- ACTIVITY:
Wherever the string "orange" appears in the entries below, return the line that holds it.

- RECORDS SHOWN:

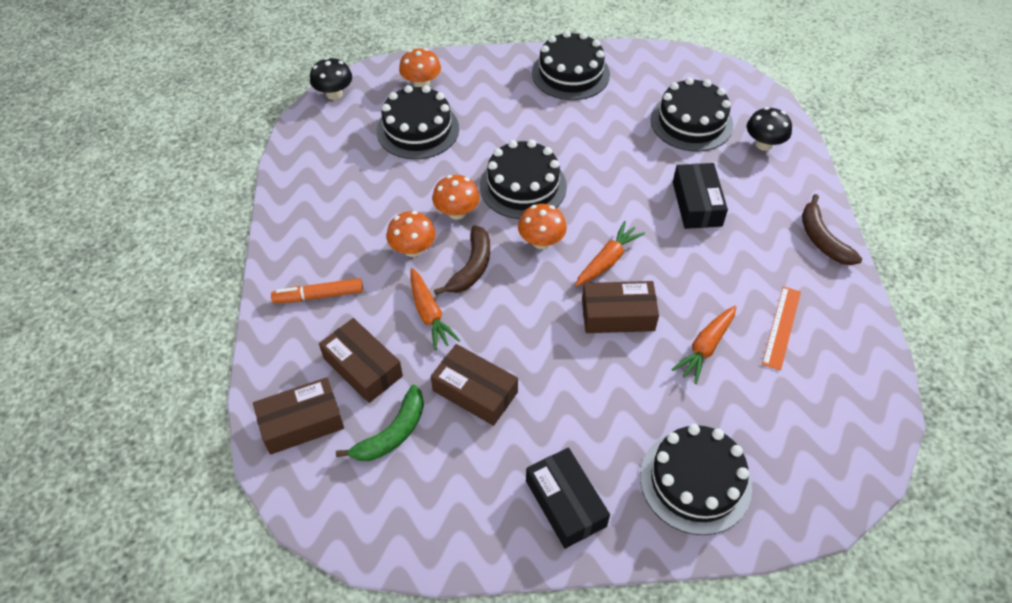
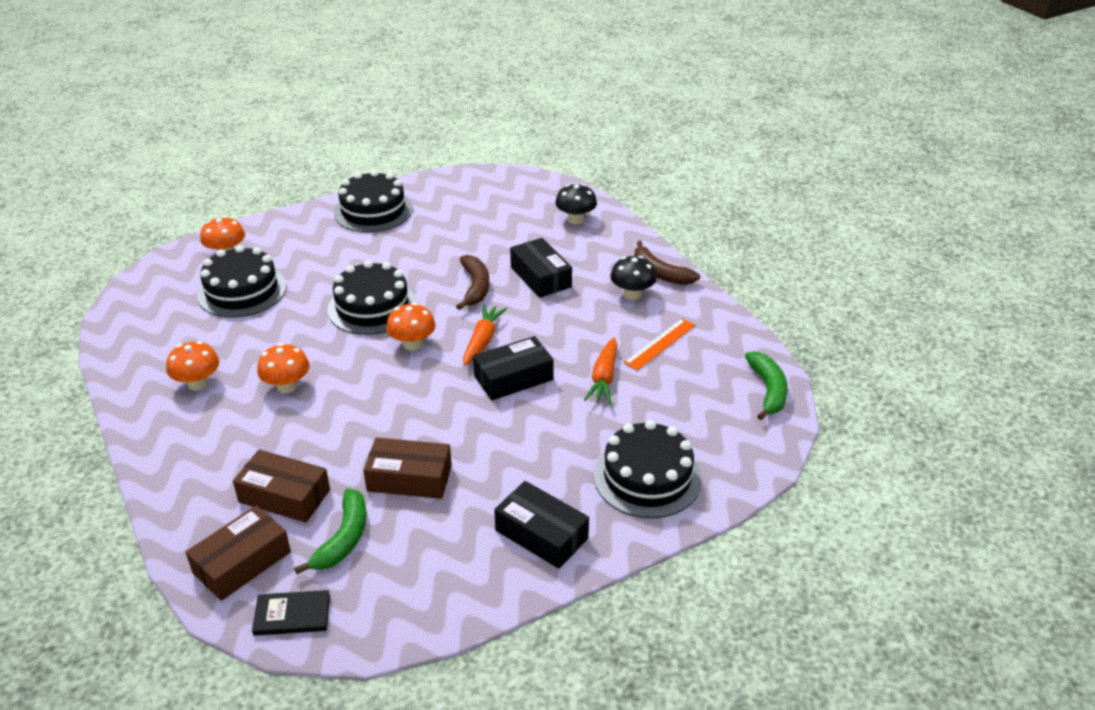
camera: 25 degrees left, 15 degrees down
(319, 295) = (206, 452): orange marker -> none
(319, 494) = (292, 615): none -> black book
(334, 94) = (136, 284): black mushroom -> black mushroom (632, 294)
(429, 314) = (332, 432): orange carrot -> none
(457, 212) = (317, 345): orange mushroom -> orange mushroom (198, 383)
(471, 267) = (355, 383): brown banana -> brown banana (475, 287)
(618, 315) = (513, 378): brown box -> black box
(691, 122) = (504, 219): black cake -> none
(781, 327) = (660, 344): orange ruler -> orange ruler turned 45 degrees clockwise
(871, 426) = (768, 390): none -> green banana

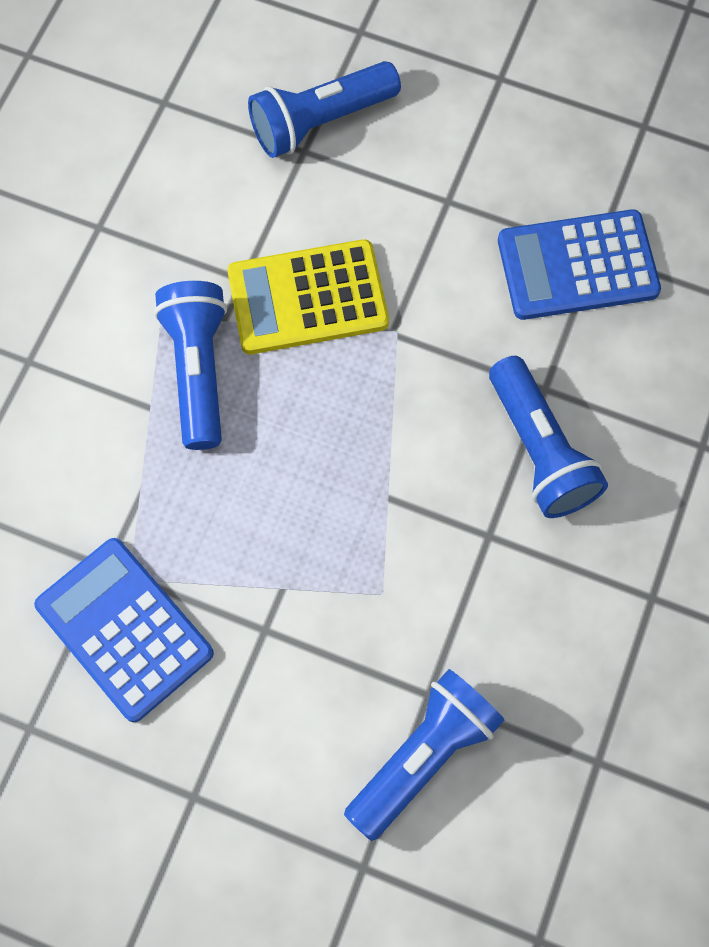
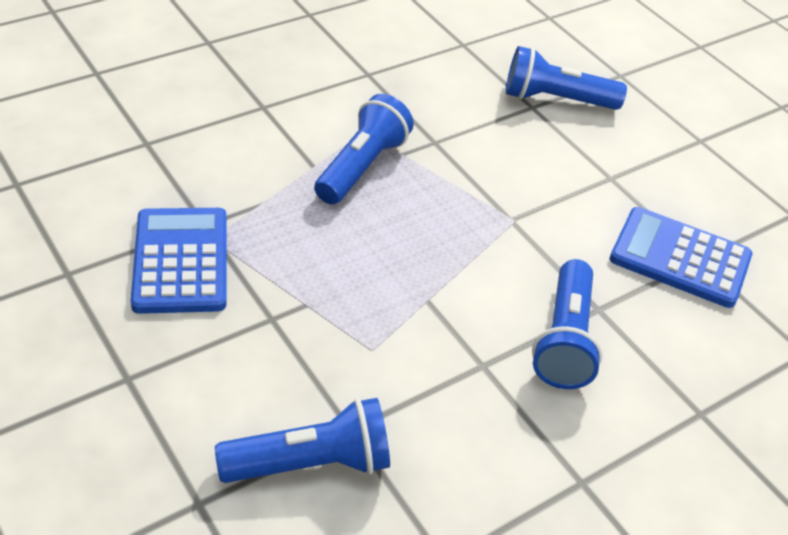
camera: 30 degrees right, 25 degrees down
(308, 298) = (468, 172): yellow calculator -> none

- OUTPUT:
(319, 295) = (206, 452): orange marker -> none
(429, 314) = (332, 432): orange carrot -> none
(457, 212) = (317, 345): orange mushroom -> orange mushroom (198, 383)
(781, 327) = (660, 344): orange ruler -> orange ruler turned 45 degrees clockwise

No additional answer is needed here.